─── Records provided ───
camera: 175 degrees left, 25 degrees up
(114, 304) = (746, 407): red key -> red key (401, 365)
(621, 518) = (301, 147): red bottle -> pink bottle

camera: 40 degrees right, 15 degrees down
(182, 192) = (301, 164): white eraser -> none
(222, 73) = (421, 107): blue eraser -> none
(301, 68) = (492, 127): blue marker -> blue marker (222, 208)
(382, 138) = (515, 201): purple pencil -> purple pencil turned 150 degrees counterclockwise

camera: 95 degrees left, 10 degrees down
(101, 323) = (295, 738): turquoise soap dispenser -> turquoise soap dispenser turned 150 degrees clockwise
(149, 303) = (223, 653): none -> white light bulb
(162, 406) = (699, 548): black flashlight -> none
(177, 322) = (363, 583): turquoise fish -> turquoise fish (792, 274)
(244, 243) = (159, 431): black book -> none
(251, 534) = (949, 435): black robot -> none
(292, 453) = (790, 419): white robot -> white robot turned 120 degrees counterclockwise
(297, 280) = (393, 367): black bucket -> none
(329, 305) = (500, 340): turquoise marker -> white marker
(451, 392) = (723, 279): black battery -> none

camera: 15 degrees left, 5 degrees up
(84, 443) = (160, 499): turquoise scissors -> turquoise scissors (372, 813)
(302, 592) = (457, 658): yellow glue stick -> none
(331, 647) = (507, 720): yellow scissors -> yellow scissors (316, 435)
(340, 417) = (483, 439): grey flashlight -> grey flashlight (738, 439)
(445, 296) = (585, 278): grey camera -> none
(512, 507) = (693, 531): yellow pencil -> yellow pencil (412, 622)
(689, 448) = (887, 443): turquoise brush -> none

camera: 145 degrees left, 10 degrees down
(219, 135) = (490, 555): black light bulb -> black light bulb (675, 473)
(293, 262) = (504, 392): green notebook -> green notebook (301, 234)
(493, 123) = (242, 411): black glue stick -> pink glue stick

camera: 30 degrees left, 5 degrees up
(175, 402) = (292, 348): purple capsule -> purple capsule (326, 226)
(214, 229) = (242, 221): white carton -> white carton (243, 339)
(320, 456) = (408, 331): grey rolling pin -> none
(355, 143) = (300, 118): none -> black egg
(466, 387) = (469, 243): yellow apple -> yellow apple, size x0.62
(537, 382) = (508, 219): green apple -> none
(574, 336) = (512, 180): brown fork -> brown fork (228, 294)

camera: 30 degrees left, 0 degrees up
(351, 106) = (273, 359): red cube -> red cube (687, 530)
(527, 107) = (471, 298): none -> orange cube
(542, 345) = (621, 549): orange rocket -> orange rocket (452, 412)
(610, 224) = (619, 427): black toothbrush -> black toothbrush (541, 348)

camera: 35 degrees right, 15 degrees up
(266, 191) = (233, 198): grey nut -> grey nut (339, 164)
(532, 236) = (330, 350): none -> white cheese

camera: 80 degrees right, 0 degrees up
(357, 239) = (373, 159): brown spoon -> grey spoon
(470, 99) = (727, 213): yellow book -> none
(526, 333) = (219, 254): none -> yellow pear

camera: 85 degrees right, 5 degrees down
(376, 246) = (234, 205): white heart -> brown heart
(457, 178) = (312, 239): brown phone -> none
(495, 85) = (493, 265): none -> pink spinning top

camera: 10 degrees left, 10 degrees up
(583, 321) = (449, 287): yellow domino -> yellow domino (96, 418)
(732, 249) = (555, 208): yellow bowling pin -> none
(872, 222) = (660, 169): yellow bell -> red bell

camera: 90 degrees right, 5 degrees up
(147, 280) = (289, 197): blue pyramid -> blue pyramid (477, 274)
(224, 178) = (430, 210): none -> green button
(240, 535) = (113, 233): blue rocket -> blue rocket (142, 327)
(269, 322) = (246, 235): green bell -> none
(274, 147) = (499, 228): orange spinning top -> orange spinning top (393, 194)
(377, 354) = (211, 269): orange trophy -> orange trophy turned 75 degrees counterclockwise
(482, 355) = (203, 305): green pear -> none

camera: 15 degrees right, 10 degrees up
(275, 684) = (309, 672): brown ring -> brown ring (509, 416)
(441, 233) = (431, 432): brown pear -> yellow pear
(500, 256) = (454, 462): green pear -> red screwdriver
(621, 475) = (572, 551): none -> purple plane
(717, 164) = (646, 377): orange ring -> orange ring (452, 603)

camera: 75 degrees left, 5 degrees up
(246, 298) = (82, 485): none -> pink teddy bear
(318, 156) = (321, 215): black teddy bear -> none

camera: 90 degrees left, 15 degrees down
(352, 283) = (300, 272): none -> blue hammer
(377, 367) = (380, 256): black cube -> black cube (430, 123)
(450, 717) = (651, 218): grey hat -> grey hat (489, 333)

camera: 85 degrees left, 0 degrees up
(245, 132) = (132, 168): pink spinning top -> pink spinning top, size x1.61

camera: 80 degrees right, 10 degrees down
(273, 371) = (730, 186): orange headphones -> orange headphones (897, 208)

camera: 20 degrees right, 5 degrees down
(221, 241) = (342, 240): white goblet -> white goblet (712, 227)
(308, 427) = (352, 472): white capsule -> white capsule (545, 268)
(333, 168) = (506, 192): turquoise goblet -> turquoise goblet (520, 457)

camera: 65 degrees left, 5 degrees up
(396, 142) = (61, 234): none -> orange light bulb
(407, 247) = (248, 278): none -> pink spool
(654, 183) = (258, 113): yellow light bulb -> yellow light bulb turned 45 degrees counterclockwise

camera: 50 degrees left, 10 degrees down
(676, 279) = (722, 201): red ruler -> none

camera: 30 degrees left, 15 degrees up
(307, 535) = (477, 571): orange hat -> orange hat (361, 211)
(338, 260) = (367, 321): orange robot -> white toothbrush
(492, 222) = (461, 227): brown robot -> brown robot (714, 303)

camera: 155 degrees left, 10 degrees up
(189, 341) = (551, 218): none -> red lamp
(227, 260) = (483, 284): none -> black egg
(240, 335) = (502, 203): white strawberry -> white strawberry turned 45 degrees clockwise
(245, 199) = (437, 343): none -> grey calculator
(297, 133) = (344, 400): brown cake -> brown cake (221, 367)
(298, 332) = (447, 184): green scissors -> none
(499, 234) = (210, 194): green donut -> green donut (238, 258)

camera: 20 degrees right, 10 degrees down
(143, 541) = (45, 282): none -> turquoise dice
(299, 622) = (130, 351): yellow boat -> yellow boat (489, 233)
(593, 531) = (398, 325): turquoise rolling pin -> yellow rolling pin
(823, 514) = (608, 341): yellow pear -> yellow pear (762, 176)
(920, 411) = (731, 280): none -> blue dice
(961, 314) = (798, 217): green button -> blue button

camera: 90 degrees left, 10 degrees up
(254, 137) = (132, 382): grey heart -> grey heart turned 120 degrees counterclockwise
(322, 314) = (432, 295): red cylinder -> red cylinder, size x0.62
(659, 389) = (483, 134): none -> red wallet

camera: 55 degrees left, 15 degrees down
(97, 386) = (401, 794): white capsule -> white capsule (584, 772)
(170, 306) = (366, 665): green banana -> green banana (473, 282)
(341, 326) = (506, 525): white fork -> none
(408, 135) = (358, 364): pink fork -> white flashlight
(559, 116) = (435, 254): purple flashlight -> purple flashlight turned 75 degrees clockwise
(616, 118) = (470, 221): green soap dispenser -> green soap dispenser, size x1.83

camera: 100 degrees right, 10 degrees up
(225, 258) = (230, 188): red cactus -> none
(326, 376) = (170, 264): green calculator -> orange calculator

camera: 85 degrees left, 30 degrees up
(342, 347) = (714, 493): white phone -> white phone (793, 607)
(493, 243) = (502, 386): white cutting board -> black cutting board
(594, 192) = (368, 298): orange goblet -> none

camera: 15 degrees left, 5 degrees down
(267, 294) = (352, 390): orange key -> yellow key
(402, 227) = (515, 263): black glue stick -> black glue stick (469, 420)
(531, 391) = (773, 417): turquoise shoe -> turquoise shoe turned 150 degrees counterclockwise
───
▶ _Task goal_
Each line in the records above that contains the word "orange" must be copied.

▶ _Task output_
(527, 107) = (471, 298): none -> orange cube
(542, 345) = (621, 549): orange rocket -> orange rocket (452, 412)
(274, 147) = (499, 228): orange spinning top -> orange spinning top (393, 194)
(377, 354) = (211, 269): orange trophy -> orange trophy turned 75 degrees counterclockwise
(717, 164) = (646, 377): orange ring -> orange ring (452, 603)
(273, 371) = (730, 186): orange headphones -> orange headphones (897, 208)
(396, 142) = (61, 234): none -> orange light bulb
(307, 535) = (477, 571): orange hat -> orange hat (361, 211)
(338, 260) = (367, 321): orange robot -> white toothbrush
(326, 376) = (170, 264): green calculator -> orange calculator
(594, 192) = (368, 298): orange goblet -> none
(267, 294) = (352, 390): orange key -> yellow key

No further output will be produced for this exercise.